* How to complete this task
Every line of the material is to be returned verbatim. Pictures stay out.

* Supplied material

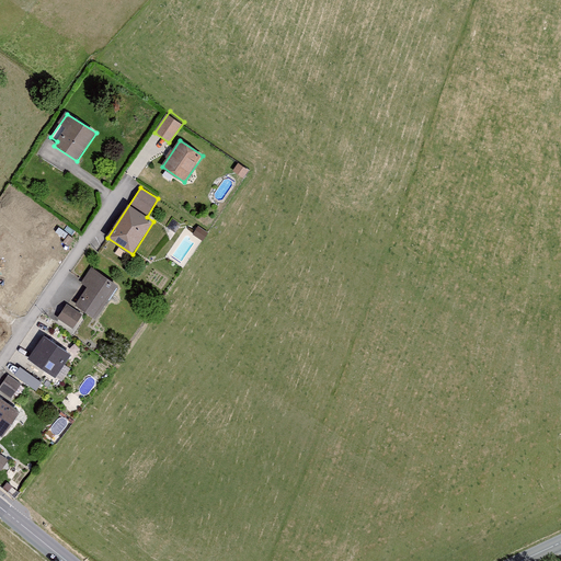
[(118,286),(91,267),(80,283),(88,288),(76,306),(95,320),(118,286)]
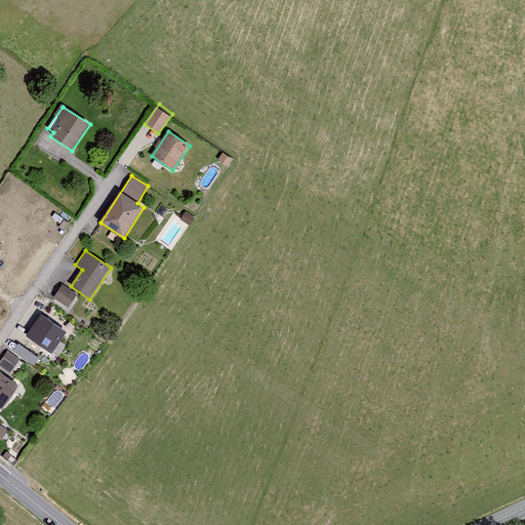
[(53,298),(69,308),(77,294),(63,285),(53,298)]
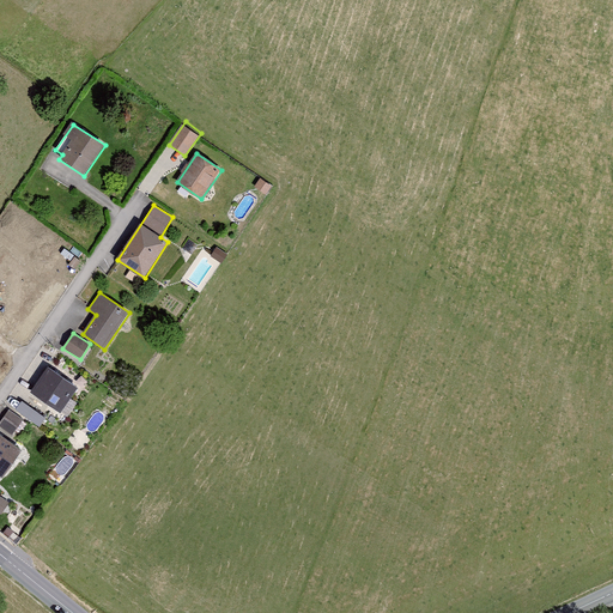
[(48,368),(30,393),(61,413),(78,388),(48,368)]
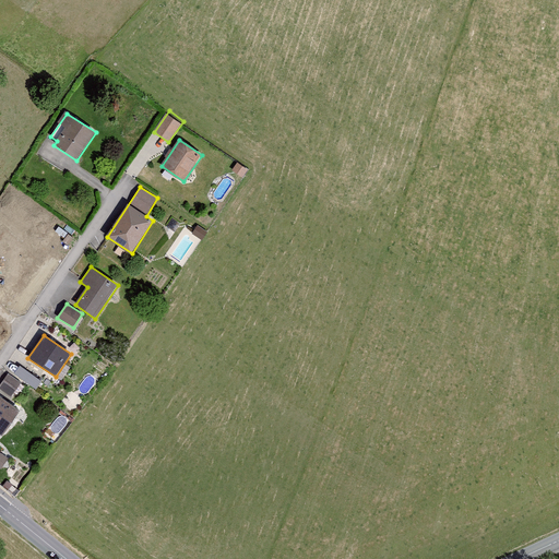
[(36,388),(42,379),(21,363),(14,371),(36,388)]
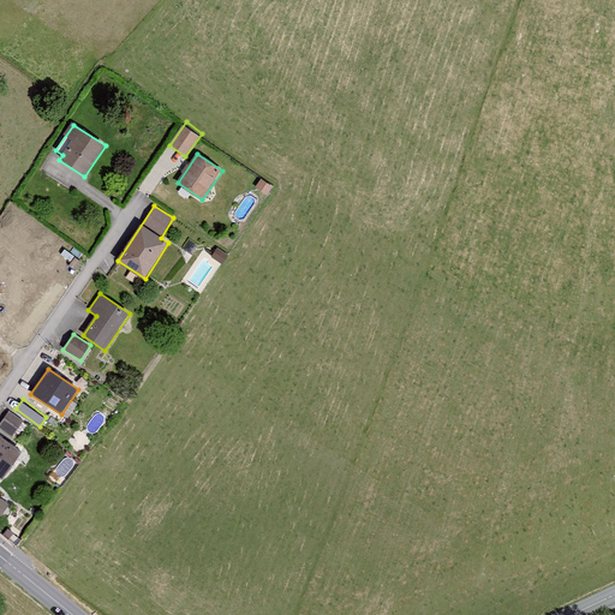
[(9,412),(0,423),(0,428),(12,437),(23,423),(9,412)]
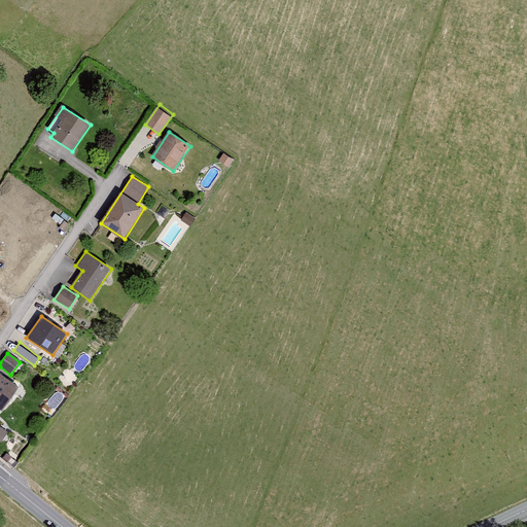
[(19,387),(0,373),(0,409),(2,411),(19,387)]
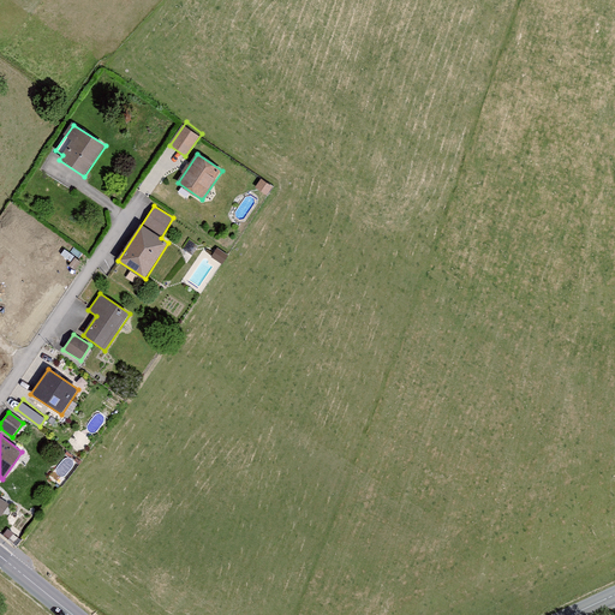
[(0,497),(0,515),(3,517),(10,505),(0,497)]
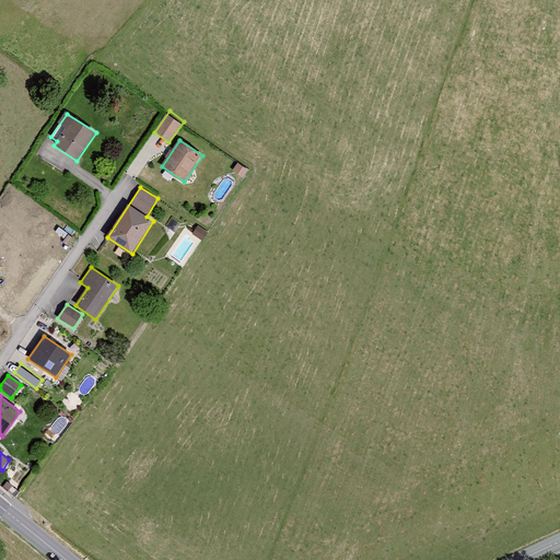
All buildings are outlined.
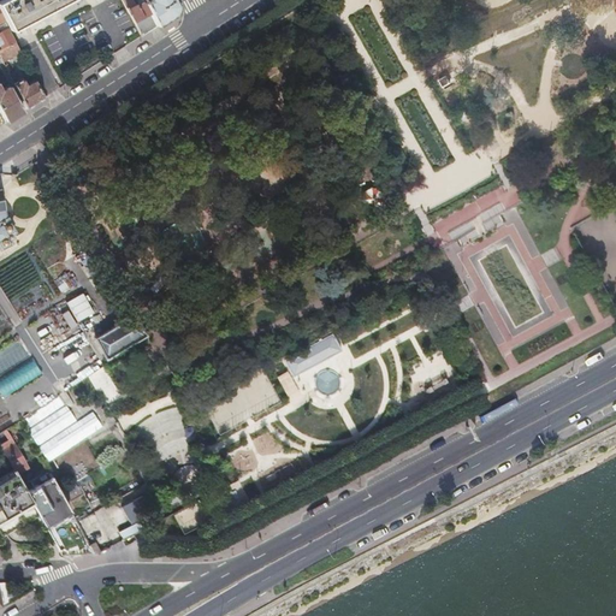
[(0,0),(0,9),(10,29),(64,0),(0,0)]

* Output for this exercise
[(118,286),(91,267),(80,283),(88,288),(76,306),(95,320),(118,286)]
[(53,298),(69,308),(77,294),(63,285),(53,298)]
[(48,368),(30,393),(61,413),(78,388),(48,368)]
[(36,388),(42,379),(21,363),(14,371),(36,388)]
[(9,412),(0,423),(0,428),(12,437),(23,423),(9,412)]
[(19,387),(0,373),(0,409),(2,411),(19,387)]
[(0,497),(0,515),(3,517),(10,505),(0,497)]
All buildings are outlined.
[(0,0),(0,9),(10,29),(64,0),(0,0)]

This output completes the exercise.